* **Data in this exercise**:
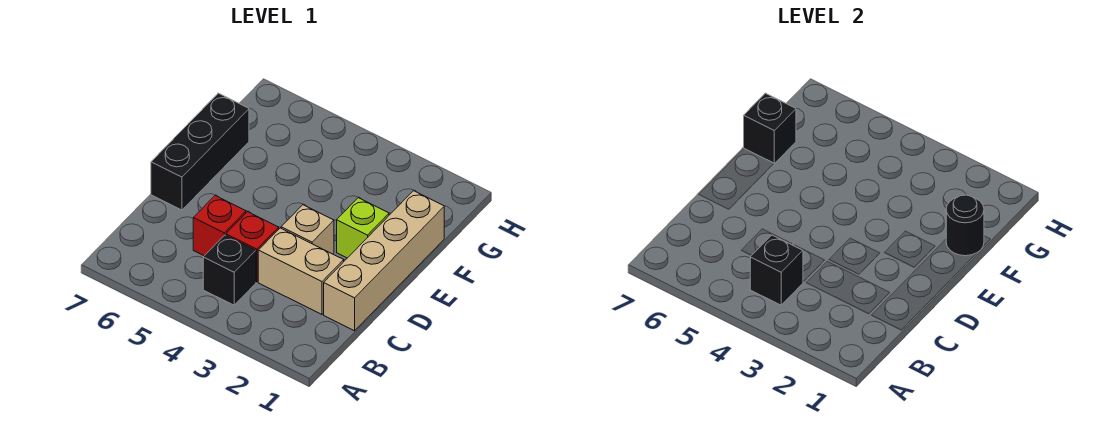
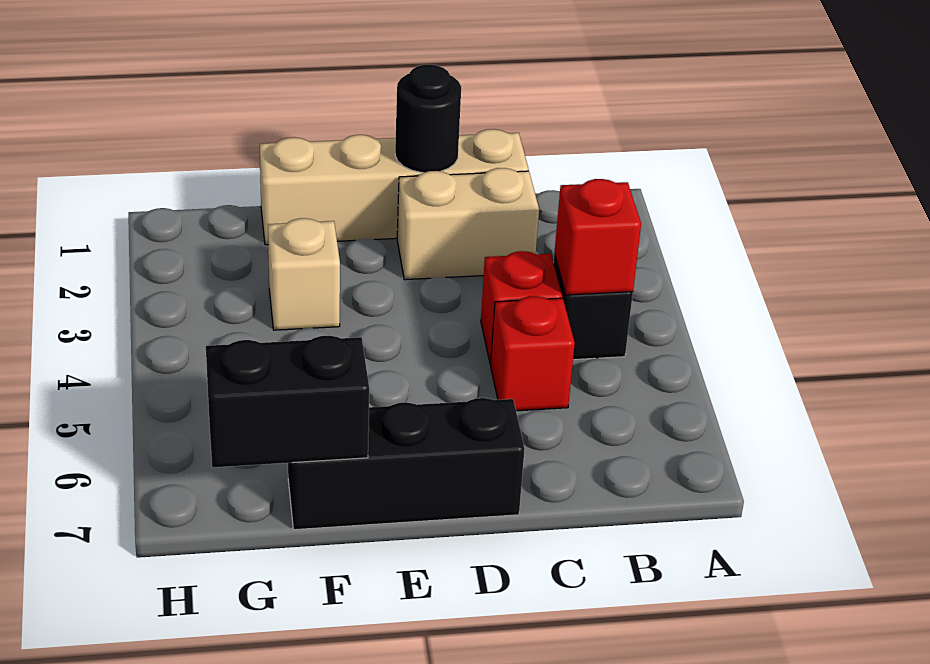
black brick B4 level 2 -> red brick B4 level 2
tan brick C2:C3 level 1 -> tan brick C2:D2 level 1
tan brick D3 level 1 -> tan brick F3 level 1
lime brick E2 level 1 -> none
black round brick F1 level 2 -> black round brick D1 level 2
black brick F7 level 2 -> black brick F7:G7 level 2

* **Exercise requirements**: Where in the listing does the string "black" appear? Copy every line that has it.

* **Response below**:
black brick B4 level 2 -> red brick B4 level 2
black round brick F1 level 2 -> black round brick D1 level 2
black brick F7 level 2 -> black brick F7:G7 level 2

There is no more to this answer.